▶ [EXERCISE] Search the records for "black". Copy every line where it appears.

● ● ● ● ● ● ●

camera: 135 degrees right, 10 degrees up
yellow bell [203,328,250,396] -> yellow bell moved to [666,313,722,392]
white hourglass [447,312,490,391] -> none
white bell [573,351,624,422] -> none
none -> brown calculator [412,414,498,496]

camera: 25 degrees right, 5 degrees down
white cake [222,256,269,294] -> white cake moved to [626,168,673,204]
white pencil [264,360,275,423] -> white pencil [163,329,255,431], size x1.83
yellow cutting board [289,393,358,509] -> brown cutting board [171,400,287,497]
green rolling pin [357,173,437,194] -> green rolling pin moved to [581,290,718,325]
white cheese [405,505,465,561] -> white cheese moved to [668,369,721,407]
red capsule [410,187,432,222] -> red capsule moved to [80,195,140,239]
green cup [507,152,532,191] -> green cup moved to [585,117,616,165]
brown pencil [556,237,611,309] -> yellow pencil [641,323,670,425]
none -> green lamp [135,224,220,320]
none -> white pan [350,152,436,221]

● ● ● ● ● ● ●

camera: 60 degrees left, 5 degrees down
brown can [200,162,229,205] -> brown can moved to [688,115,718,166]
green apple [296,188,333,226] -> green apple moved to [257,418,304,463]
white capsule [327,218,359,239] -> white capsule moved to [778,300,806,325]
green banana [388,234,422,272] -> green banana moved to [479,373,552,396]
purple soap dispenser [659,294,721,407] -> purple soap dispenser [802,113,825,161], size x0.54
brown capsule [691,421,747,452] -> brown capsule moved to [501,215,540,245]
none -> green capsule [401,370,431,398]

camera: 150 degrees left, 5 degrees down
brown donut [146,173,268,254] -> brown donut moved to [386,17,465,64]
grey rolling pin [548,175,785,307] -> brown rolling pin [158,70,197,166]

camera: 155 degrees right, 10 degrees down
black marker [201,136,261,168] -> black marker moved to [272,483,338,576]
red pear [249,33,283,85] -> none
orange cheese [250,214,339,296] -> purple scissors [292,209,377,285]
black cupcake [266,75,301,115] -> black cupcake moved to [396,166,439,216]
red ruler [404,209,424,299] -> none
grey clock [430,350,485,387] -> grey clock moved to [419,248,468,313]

● ● ● ● ● ● ●

▶ [EXERCISE OUTPUT]
black marker [201,136,261,168] -> black marker moved to [272,483,338,576]
black cupcake [266,75,301,115] -> black cupcake moved to [396,166,439,216]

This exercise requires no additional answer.